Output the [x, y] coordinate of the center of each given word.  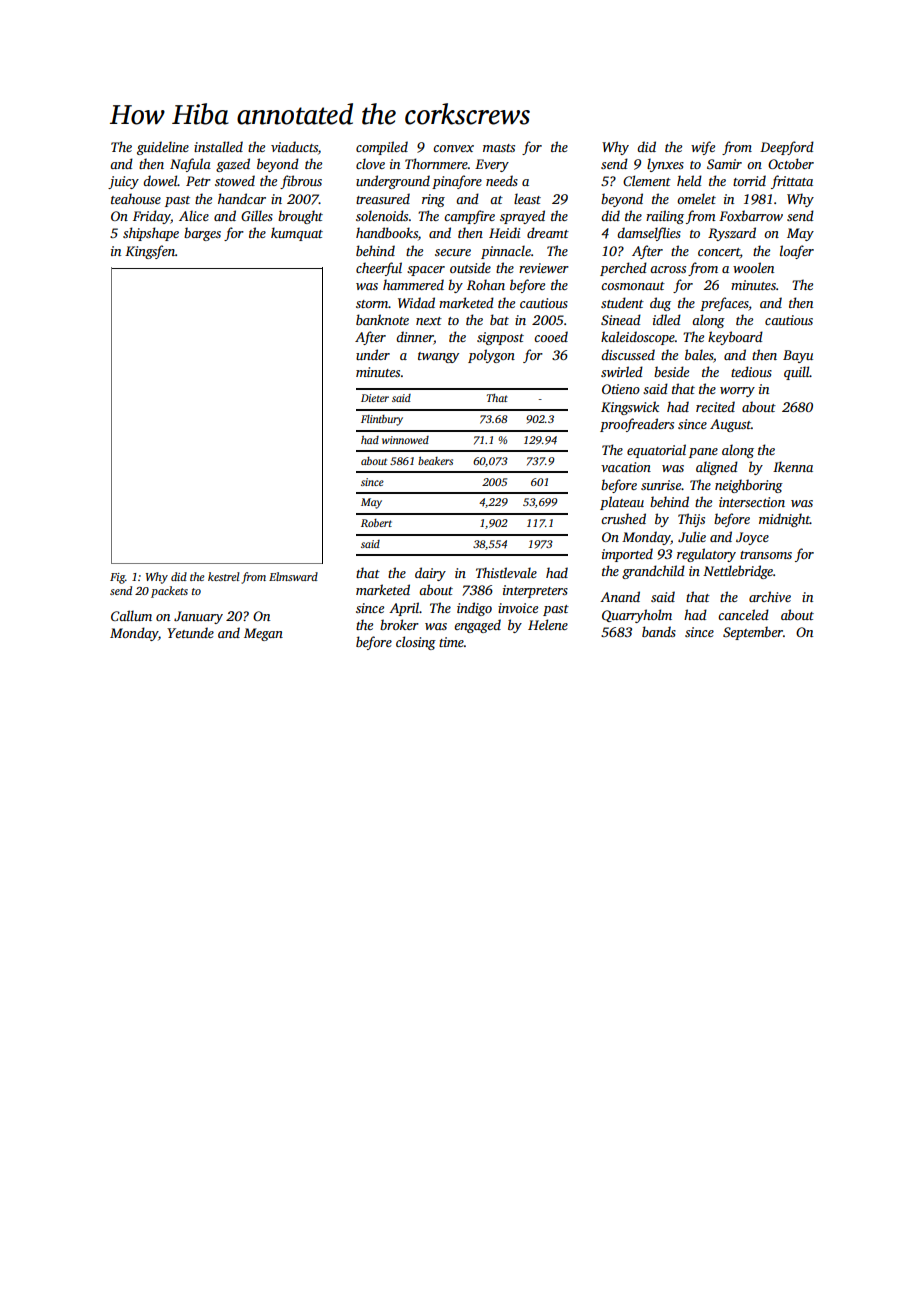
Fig [117, 578]
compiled [382, 148]
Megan [263, 634]
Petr [198, 181]
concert [719, 252]
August [730, 425]
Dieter [375, 398]
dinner [415, 338]
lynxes [665, 165]
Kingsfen [150, 252]
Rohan [486, 284]
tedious [751, 371]
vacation [626, 467]
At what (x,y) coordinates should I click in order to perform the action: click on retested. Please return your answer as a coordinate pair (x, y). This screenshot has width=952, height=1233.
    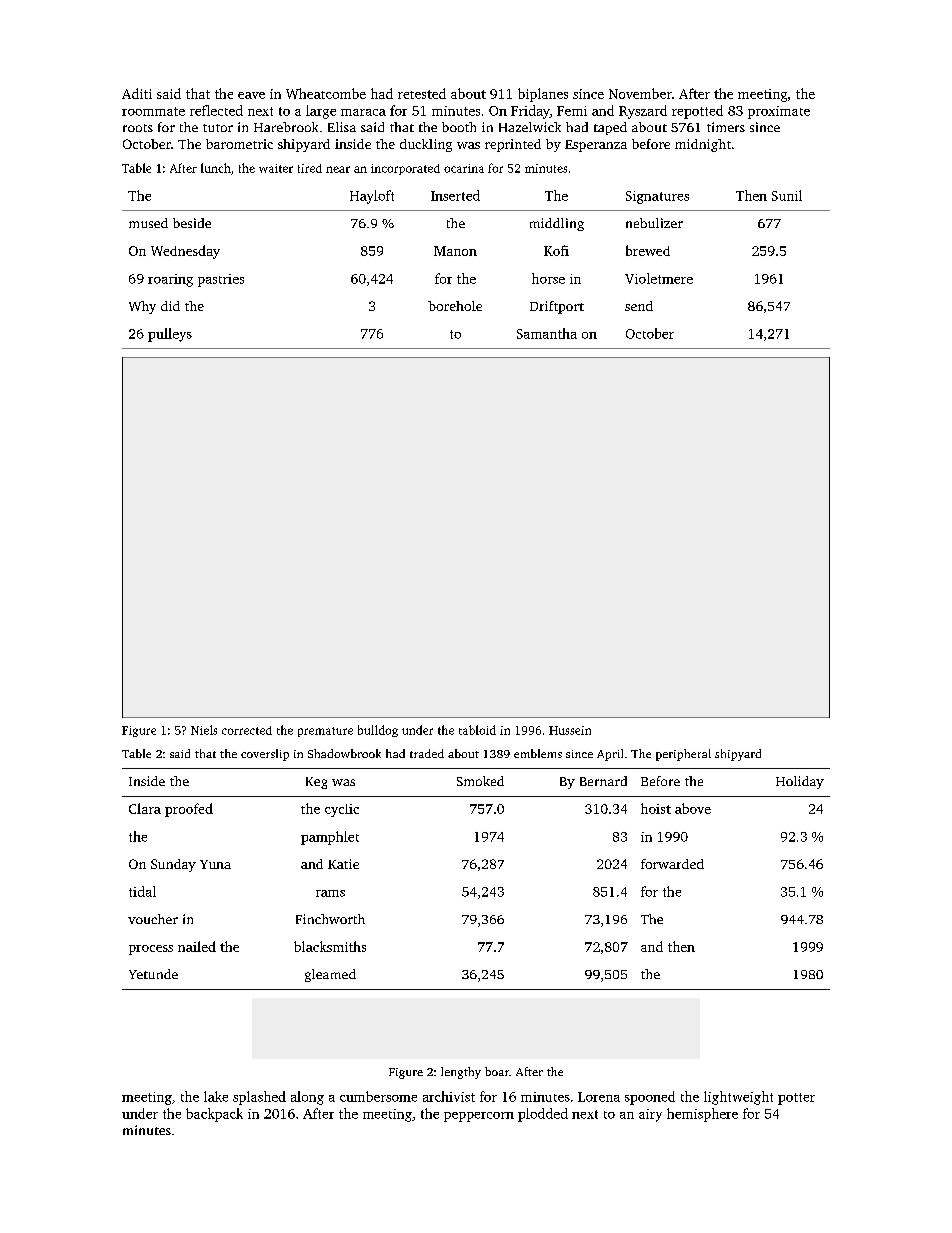
    Looking at the image, I should click on (422, 93).
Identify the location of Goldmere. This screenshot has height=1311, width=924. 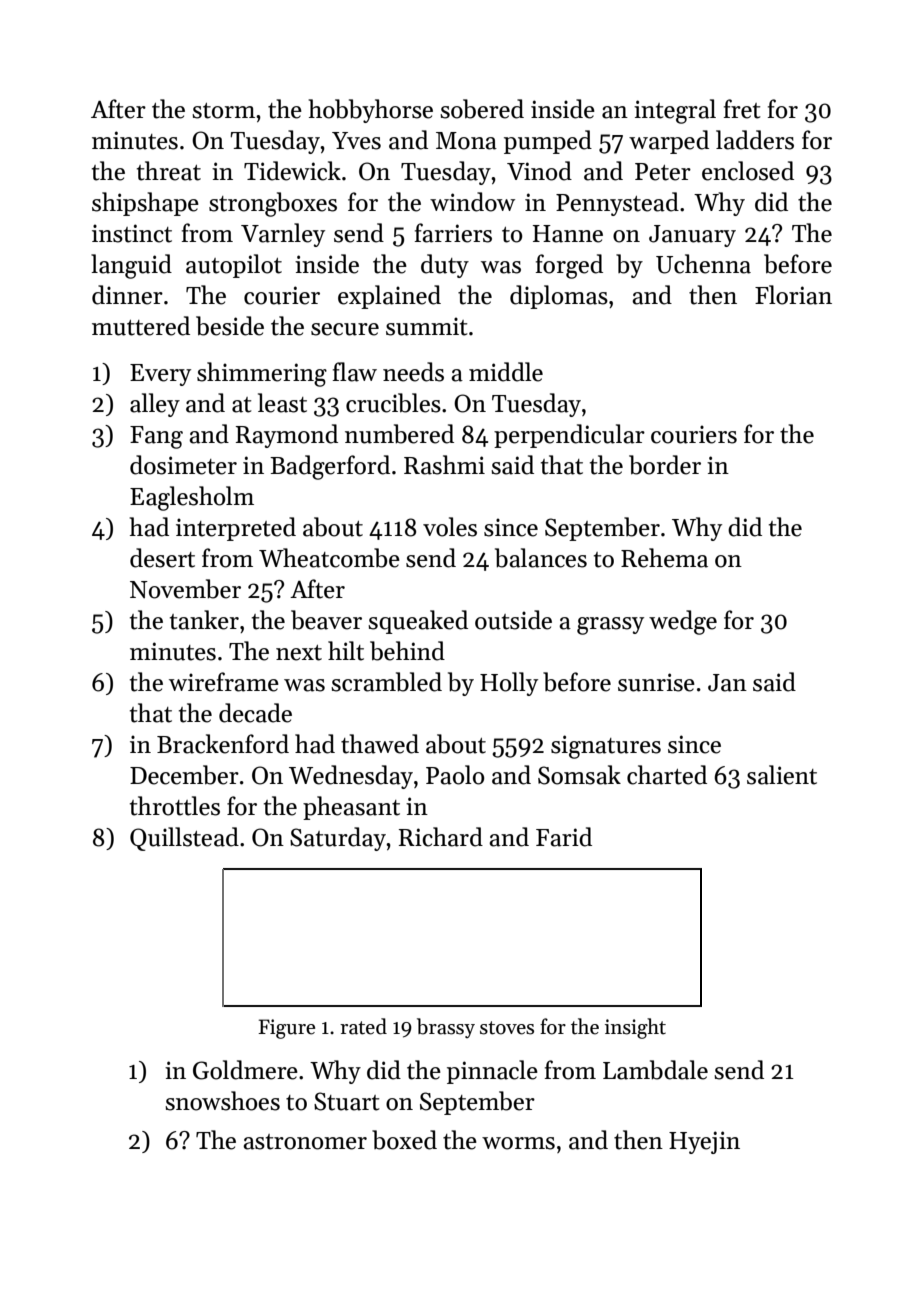
(245, 1070).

________________________

◆ **Goal**: Extract every line of the listing above verbatim, leaving out the pictures.

◆ **Task result**:
Output the [x, y] coordinate of the center of each given word.  
Fig [117, 578]
compiled [382, 148]
Megan [263, 634]
Petr [198, 181]
concert [719, 252]
August [730, 425]
Dieter [375, 398]
dinner [415, 338]
lynxes [665, 165]
Kingsfen [150, 252]
Rohan [486, 284]
tedious [751, 371]
vacation [626, 467]
At what (x,y) coordinates should I click in order to perform the action: click on retested. Please return your answer as a coordinate pair (x, y). This screenshot has width=952, height=1233.
    Looking at the image, I should click on (422, 93).
Identify the location of Goldmere. This screenshot has height=1311, width=924. 
(245, 1070).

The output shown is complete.